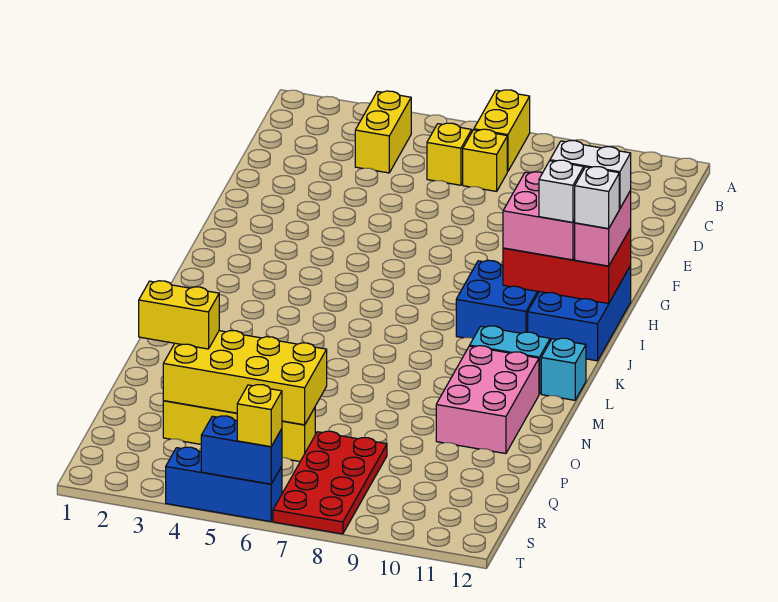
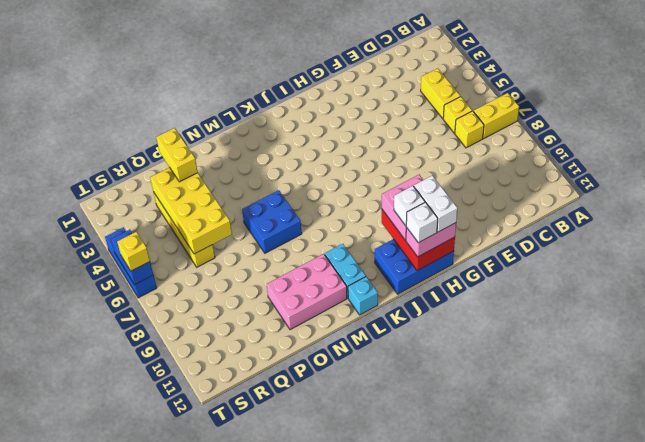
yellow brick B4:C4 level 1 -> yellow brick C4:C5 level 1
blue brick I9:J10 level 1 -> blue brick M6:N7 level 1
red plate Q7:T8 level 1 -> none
---
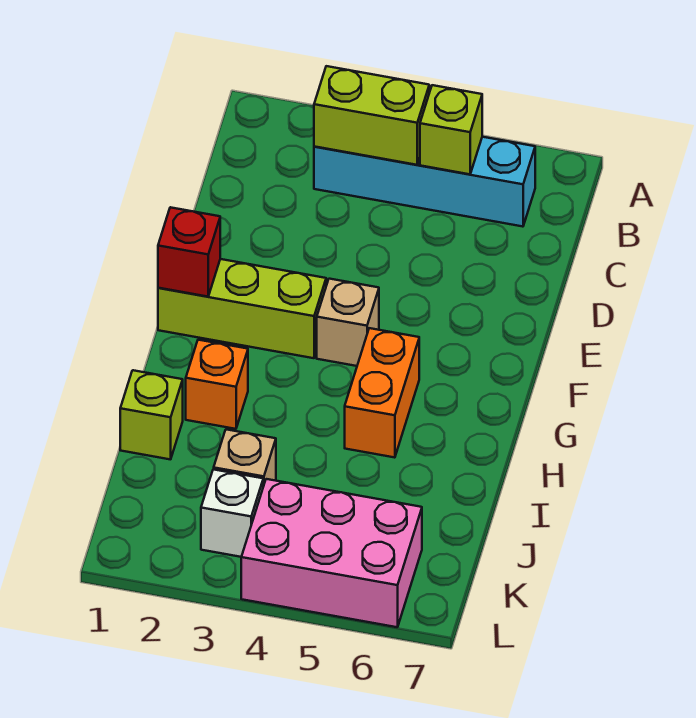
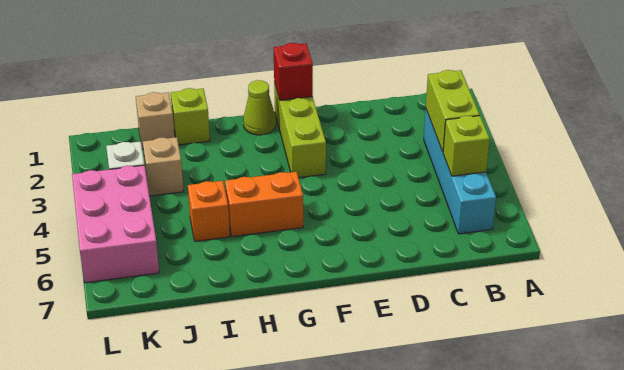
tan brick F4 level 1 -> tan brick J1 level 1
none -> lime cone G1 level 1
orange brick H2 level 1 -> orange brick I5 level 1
==
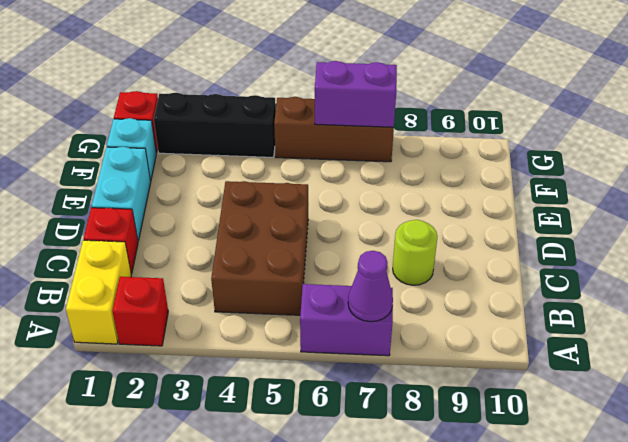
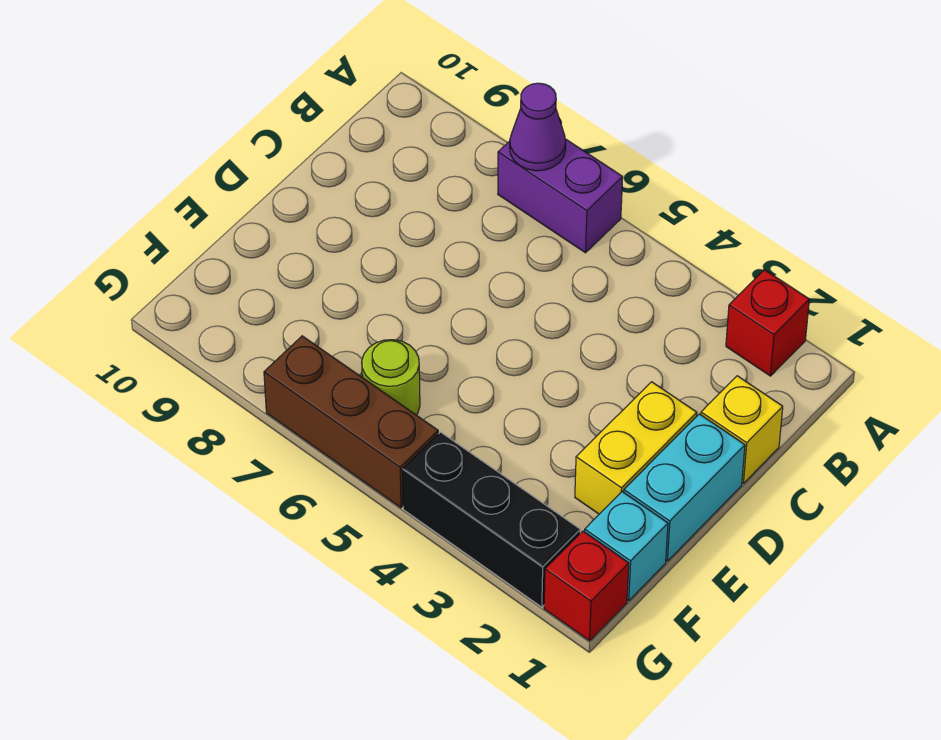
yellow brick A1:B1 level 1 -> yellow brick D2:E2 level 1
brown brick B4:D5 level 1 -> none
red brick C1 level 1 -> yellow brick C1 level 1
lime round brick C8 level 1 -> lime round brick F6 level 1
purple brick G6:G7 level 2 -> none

** Required work **
Only the lines above from the one with "yellow brick B4:C4" through the one with "red plate Q7:T8 level 1 -> none" should be duplicated, character for character.

** Result for this task **
yellow brick B4:C4 level 1 -> yellow brick C4:C5 level 1
blue brick I9:J10 level 1 -> blue brick M6:N7 level 1
red plate Q7:T8 level 1 -> none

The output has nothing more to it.